Image sets with object changes:

====================

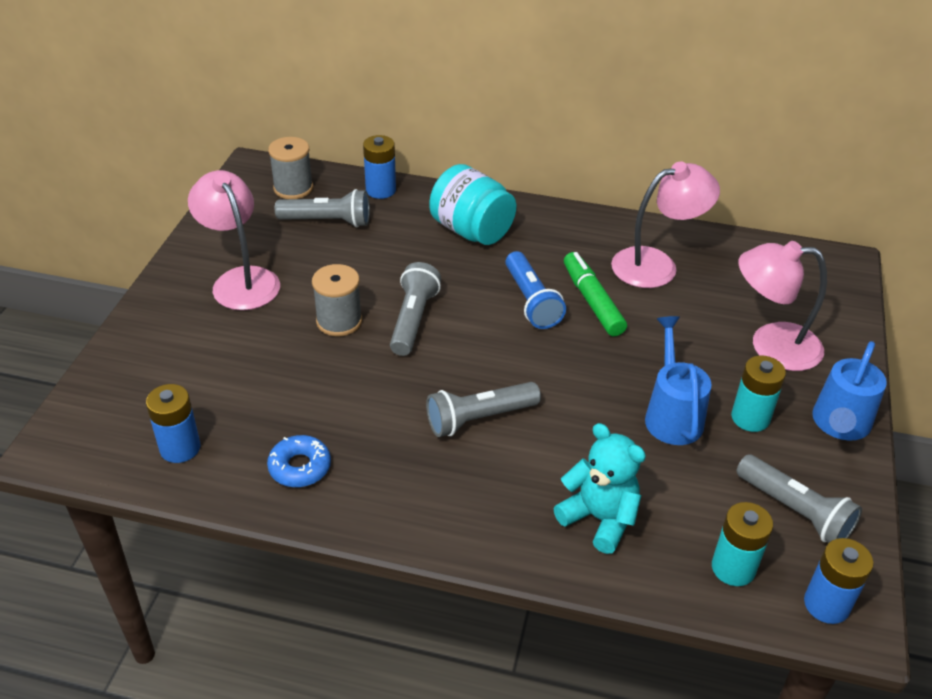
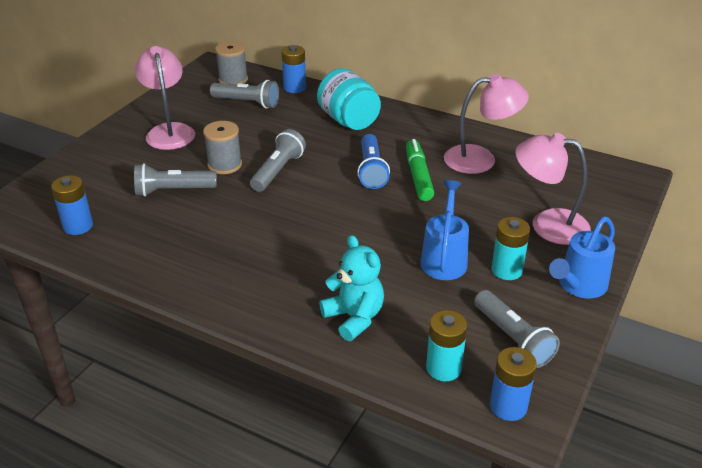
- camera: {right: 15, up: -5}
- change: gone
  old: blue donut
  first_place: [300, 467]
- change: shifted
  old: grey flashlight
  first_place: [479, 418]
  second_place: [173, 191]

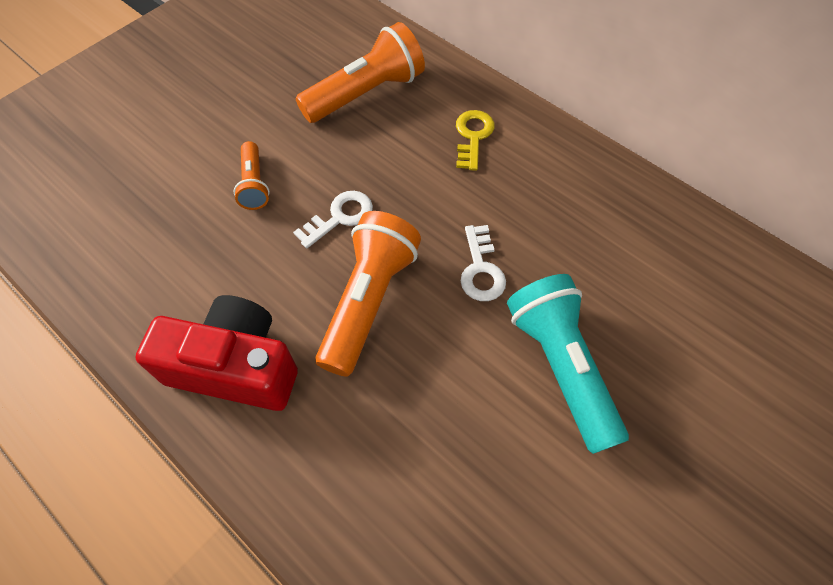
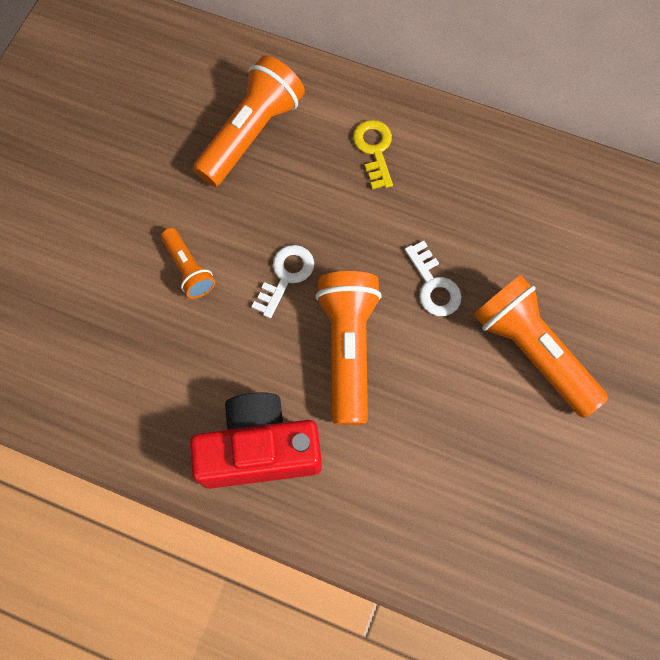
- camera: {right: -20, up: 10}
- change: repainted
  old: turquoise flashlight
  new: orange flashlight
  first_place: [561, 366]
  second_place: [531, 351]

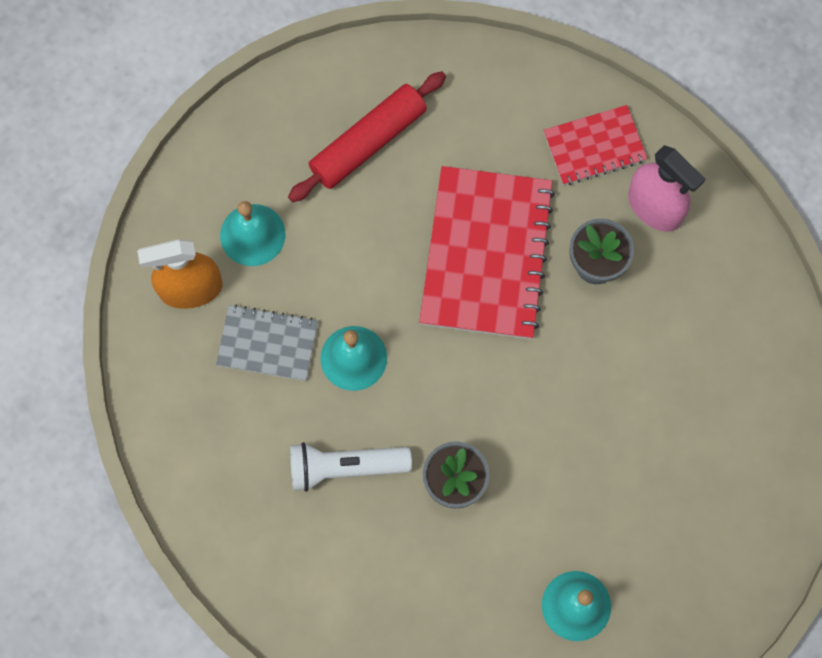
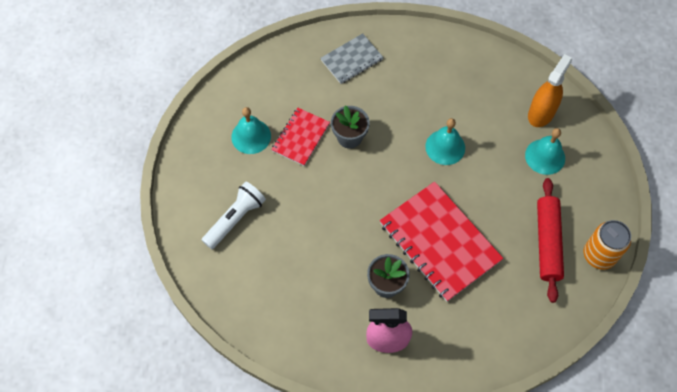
- camera: {right: 135, up: -10}
- change: shifted
  old: grey notebook
  first_place: [267, 344]
  second_place: [352, 60]
- change: shifted
  old: white flashlight
  first_place: [345, 467]
  second_place: [235, 219]
- change: shifted
  old: red notebook
  first_place: [594, 147]
  second_place: [300, 137]
- change: new
  new: orange can
  second_place: [599, 255]

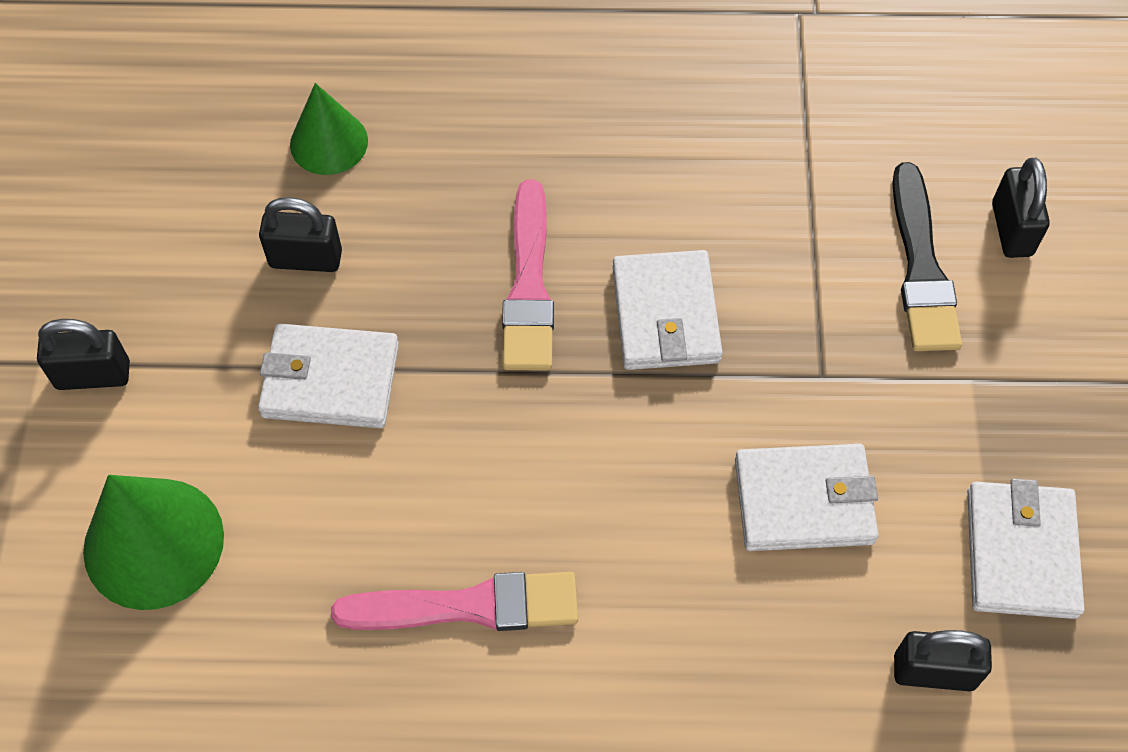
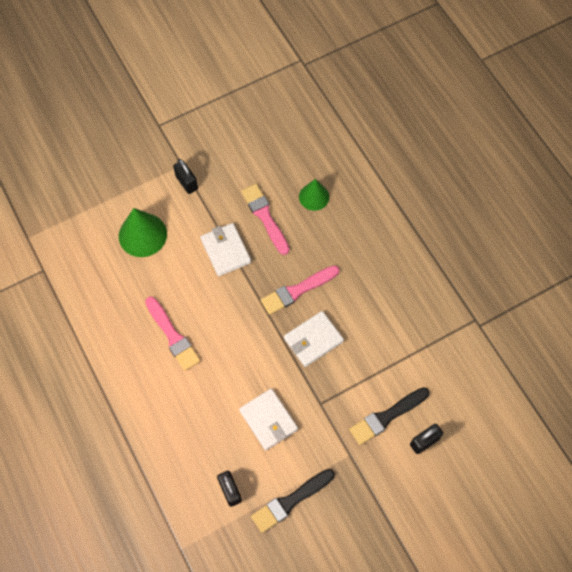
- camera: {right: 60, up: 5}
- change: swapped
  old: black padlock
  new: pink brush
  first_place: [305, 259]
  second_place: [265, 217]
- change: swapped
  old: white wallet
  new: black brush
  first_place: [1021, 553]
  second_place: [290, 501]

====================

ASSIGNMENT: Extract, word for word, each line from the top of the data down to and including the line with "first_place: [267, 344]"; skip the pictures.

SOLUTION TO THE PROBLEM:
- camera: {right: 15, up: -5}
- change: gone
  old: blue donut
  first_place: [300, 467]
- change: shifted
  old: grey flashlight
  first_place: [479, 418]
  second_place: [173, 191]

- camera: {right: -20, up: 10}
- change: repainted
  old: turquoise flashlight
  new: orange flashlight
  first_place: [561, 366]
  second_place: [531, 351]

- camera: {right: 135, up: -10}
- change: shifted
  old: grey notebook
  first_place: [267, 344]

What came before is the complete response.